Find "(557, 296) = (546, 397): brown" and "(252, 381) = (449, 437): white" in the records below. Copy the lines holding them and every line between, exactly, and no others.

+++ INPUT MATERIAL +++

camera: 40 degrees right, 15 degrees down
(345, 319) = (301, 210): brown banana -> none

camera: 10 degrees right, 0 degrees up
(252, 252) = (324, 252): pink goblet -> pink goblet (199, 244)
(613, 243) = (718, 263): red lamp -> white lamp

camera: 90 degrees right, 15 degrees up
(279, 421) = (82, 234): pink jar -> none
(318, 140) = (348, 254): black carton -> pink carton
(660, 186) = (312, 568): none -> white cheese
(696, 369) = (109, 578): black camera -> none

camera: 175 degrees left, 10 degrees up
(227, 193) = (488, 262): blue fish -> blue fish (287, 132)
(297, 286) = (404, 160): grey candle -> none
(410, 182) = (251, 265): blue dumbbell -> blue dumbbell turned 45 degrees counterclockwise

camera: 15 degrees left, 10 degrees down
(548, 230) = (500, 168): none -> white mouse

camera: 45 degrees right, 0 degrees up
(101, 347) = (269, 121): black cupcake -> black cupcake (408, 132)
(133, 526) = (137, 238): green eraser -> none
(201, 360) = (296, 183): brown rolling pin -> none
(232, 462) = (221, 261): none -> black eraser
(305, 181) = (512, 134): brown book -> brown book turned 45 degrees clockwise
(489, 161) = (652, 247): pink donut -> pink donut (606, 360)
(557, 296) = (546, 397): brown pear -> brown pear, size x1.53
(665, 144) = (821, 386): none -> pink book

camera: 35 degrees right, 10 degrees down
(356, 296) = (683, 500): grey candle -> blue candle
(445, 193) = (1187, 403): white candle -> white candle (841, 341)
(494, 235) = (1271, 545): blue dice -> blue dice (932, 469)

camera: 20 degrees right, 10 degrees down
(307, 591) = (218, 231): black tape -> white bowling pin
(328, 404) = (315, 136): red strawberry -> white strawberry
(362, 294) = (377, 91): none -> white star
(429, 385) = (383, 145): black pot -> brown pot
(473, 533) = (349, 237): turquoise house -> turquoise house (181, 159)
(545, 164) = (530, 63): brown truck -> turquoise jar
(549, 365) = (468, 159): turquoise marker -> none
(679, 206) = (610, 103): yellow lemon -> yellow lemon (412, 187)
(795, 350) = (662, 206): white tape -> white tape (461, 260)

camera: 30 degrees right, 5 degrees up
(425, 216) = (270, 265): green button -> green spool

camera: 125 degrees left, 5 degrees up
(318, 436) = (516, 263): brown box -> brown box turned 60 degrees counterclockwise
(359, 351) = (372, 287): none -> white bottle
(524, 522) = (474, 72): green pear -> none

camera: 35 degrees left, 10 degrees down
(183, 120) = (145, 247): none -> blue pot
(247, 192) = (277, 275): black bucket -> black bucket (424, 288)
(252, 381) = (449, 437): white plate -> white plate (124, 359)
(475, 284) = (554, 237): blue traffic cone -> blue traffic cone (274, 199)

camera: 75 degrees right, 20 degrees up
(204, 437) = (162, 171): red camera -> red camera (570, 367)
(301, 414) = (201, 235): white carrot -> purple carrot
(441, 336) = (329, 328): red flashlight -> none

+++

REPLY TO THE TASK:
(557, 296) = (546, 397): brown pear -> brown pear, size x1.53
(665, 144) = (821, 386): none -> pink book

camera: 35 degrees right, 10 degrees down
(356, 296) = (683, 500): grey candle -> blue candle
(445, 193) = (1187, 403): white candle -> white candle (841, 341)
(494, 235) = (1271, 545): blue dice -> blue dice (932, 469)

camera: 20 degrees right, 10 degrees down
(307, 591) = (218, 231): black tape -> white bowling pin
(328, 404) = (315, 136): red strawberry -> white strawberry
(362, 294) = (377, 91): none -> white star
(429, 385) = (383, 145): black pot -> brown pot
(473, 533) = (349, 237): turquoise house -> turquoise house (181, 159)
(545, 164) = (530, 63): brown truck -> turquoise jar
(549, 365) = (468, 159): turquoise marker -> none
(679, 206) = (610, 103): yellow lemon -> yellow lemon (412, 187)
(795, 350) = (662, 206): white tape -> white tape (461, 260)

camera: 30 degrees right, 5 degrees up
(425, 216) = (270, 265): green button -> green spool

camera: 125 degrees left, 5 degrees up
(318, 436) = (516, 263): brown box -> brown box turned 60 degrees counterclockwise
(359, 351) = (372, 287): none -> white bottle
(524, 522) = (474, 72): green pear -> none

camera: 35 degrees left, 10 degrees down
(183, 120) = (145, 247): none -> blue pot
(247, 192) = (277, 275): black bucket -> black bucket (424, 288)
(252, 381) = (449, 437): white plate -> white plate (124, 359)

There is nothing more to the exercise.